▶ _Assignment_: All of the entries below should be returned verbatim, apart from the pictures.

[Before-and-after object listings]
--- START ---
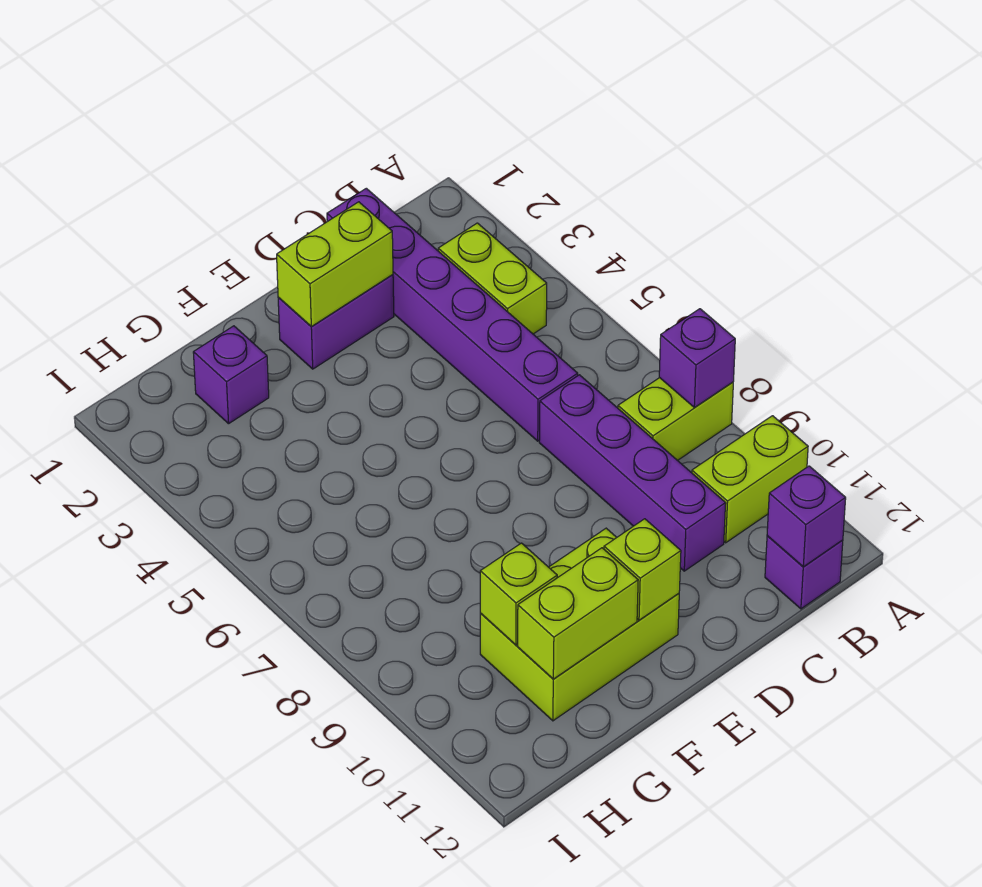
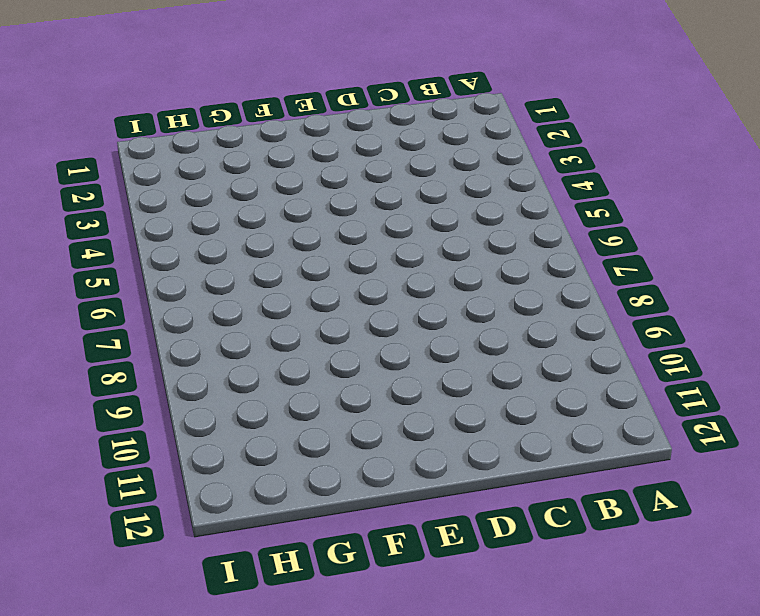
none -> lime brick A8:B8 level 1
none -> lime brick A10:B10 level 1
none -> lime brick B3:B4 level 1

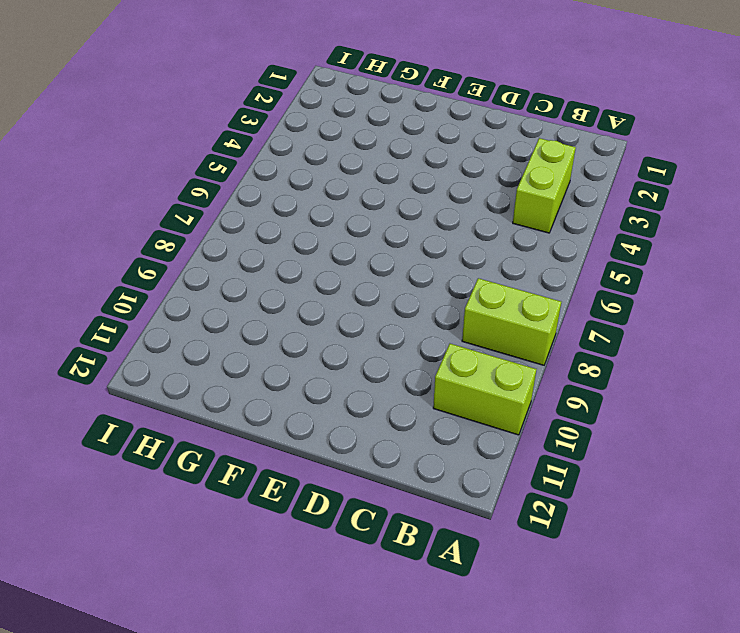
none -> purple brick B12 level 1
none -> purple brick C1:C6 level 1
none -> purple brick C7:C10 level 1

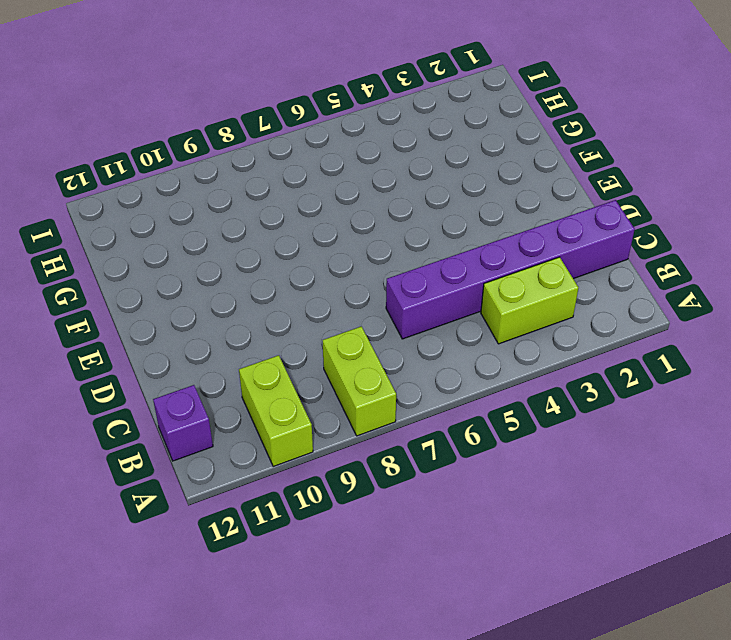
none -> purple brick C7:C10 level 1
none -> purple brick D2:E2 level 1
none -> lime brick E10:G11 level 1

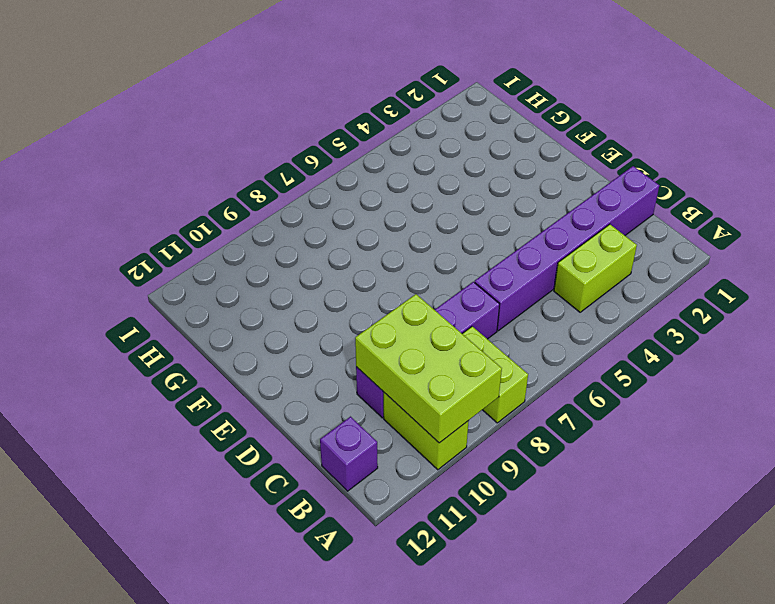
lime brick A9:C10 level 2 -> lime brick E10:G11 level 1
none -> purple brick D2:E2 level 1
none -> purple brick G2 level 1
none -> purple brick A8 level 2

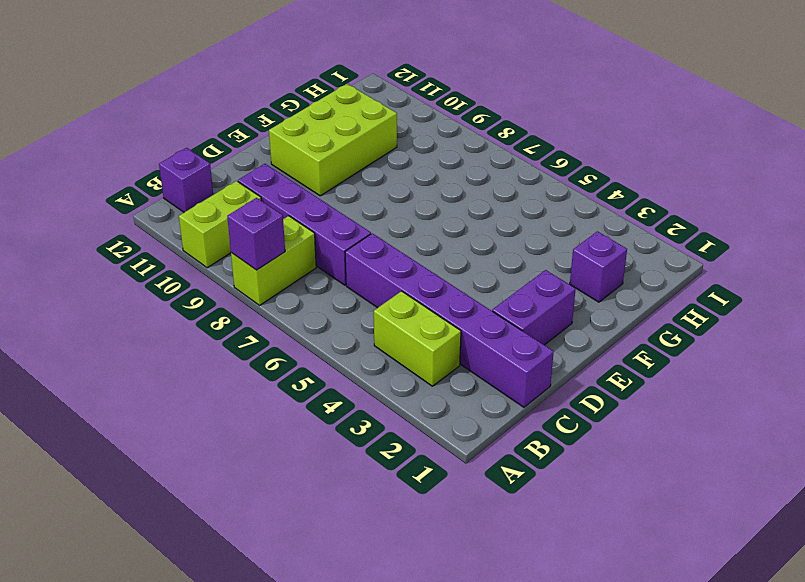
none -> purple brick B12 level 2
none -> lime brick D2:E2 level 2
none -> lime brick E11 level 2

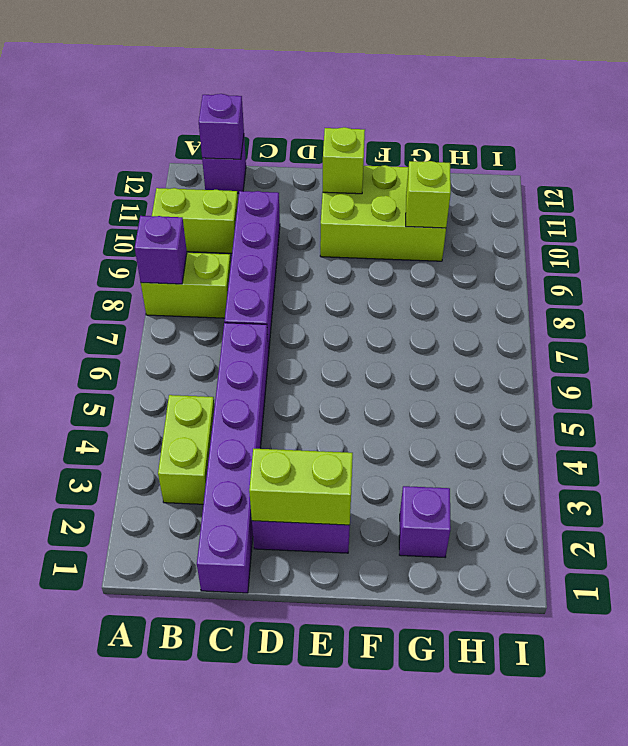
none -> lime brick F11:G11 level 2

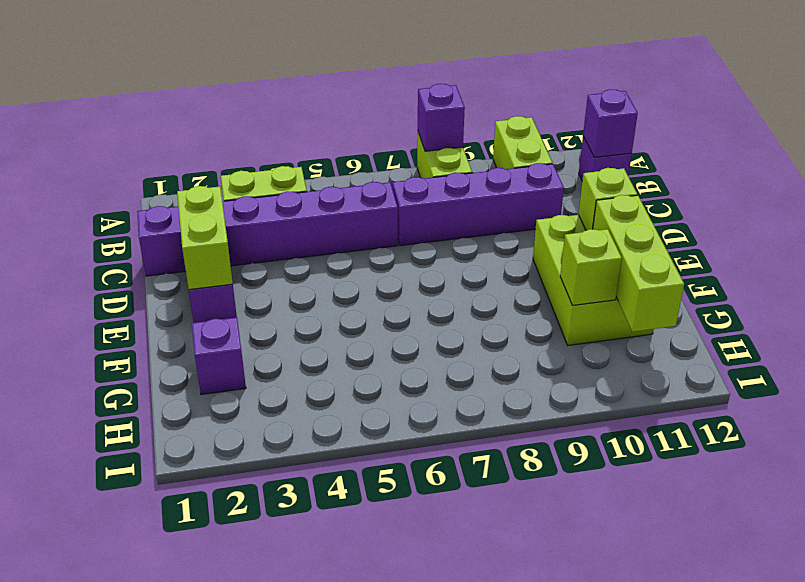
lime brick F11:H11 level 2 -> lime brick F11:G11 level 2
--- END ---
▶ _Task output_:
none -> lime brick A8:B8 level 1
none -> lime brick A10:B10 level 1
none -> lime brick B3:B4 level 1

none -> purple brick B12 level 1
none -> purple brick C1:C6 level 1
none -> purple brick C7:C10 level 1

none -> purple brick C7:C10 level 1
none -> purple brick D2:E2 level 1
none -> lime brick E10:G11 level 1

lime brick A9:C10 level 2 -> lime brick E10:G11 level 1
none -> purple brick D2:E2 level 1
none -> purple brick G2 level 1
none -> purple brick A8 level 2

none -> purple brick B12 level 2
none -> lime brick D2:E2 level 2
none -> lime brick E11 level 2

none -> lime brick F11:G11 level 2

lime brick F11:H11 level 2 -> lime brick F11:G11 level 2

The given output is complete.